The task -> Leave out pictures; repeat exactly the lines from the "shifted: brown headphones" line through the last of the data below.

Dataset records ->
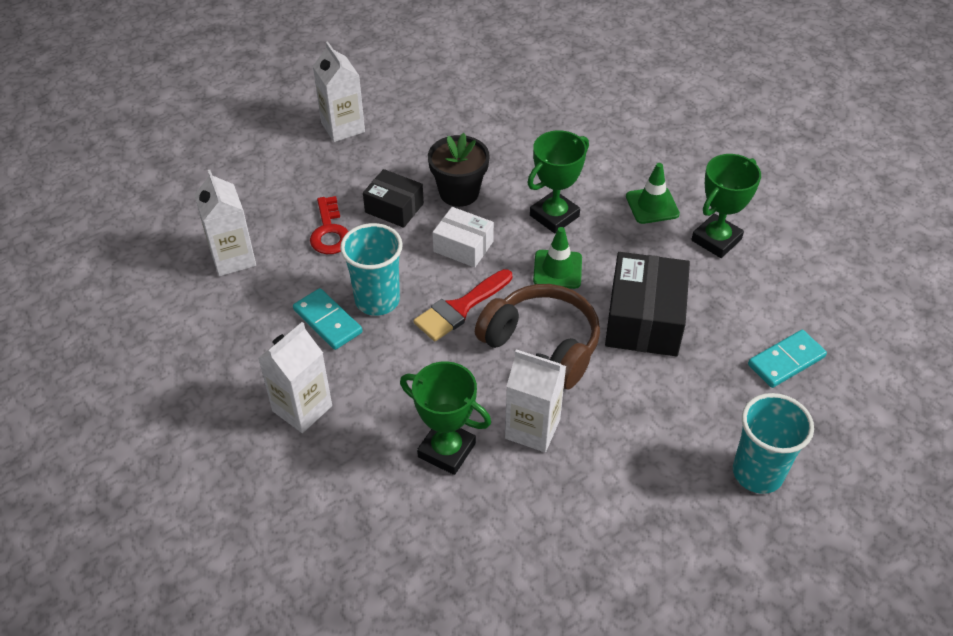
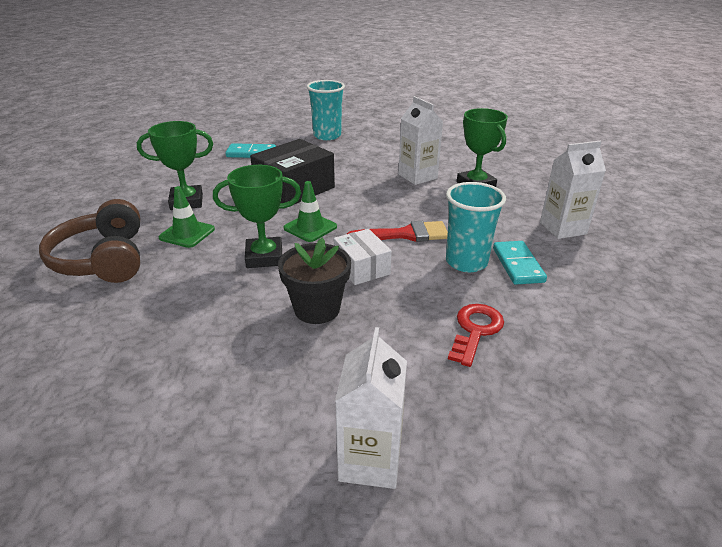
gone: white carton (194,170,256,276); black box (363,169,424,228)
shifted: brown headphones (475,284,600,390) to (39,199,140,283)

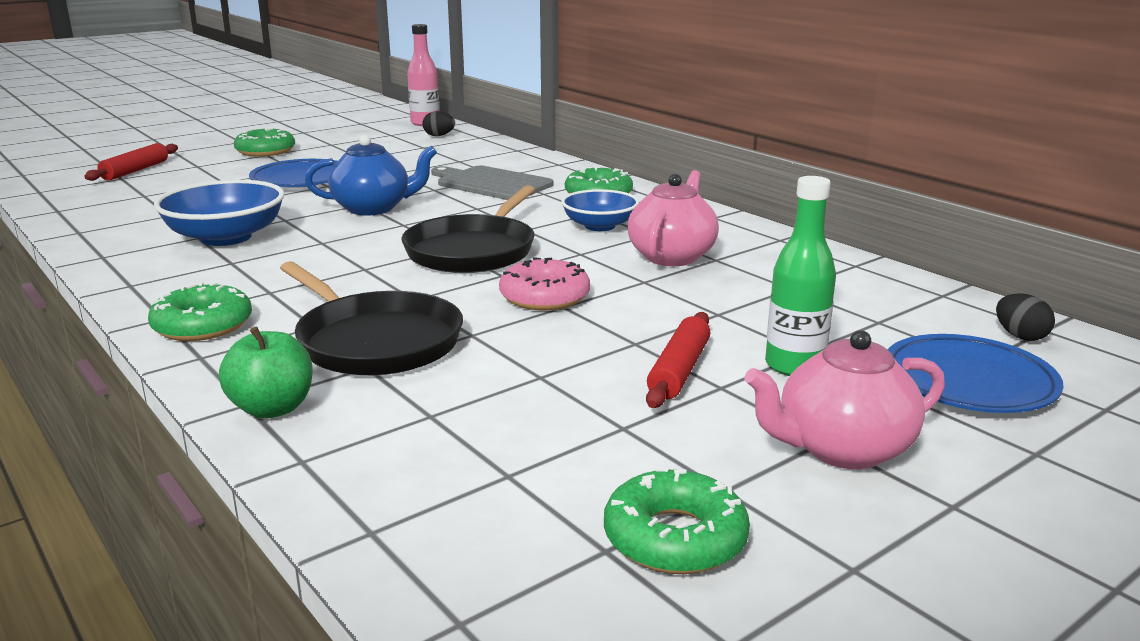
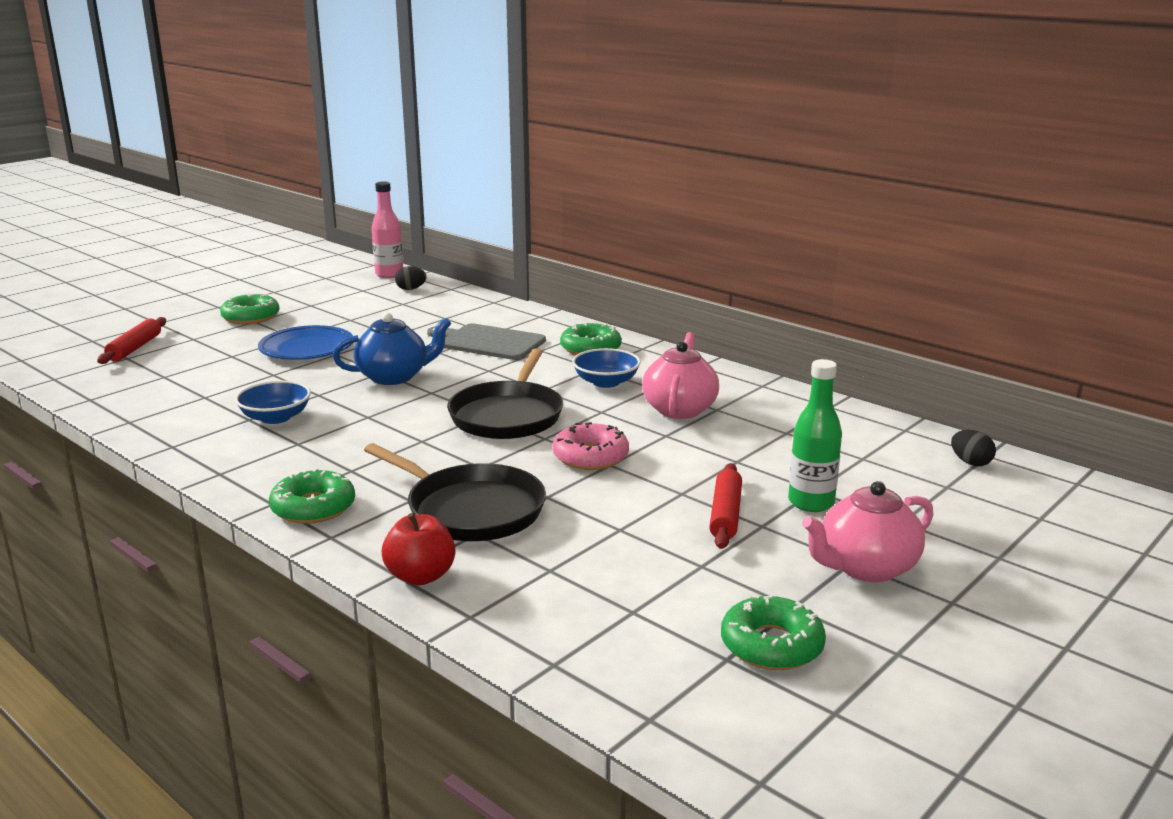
gone: blue plate (888,334,1063,413)
repainted: green apple (219,326,313,418) to red apple (382,513,455,585)
scaled: blue bowl (154,180,285,246) = (235,381,311,424) x0.65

Response for this exercise ->
shifted: brown headphones (475,284,600,390) to (39,199,140,283)

gone: blue plate (888,334,1063,413)
repainted: green apple (219,326,313,418) to red apple (382,513,455,585)
scaled: blue bowl (154,180,285,246) = (235,381,311,424) x0.65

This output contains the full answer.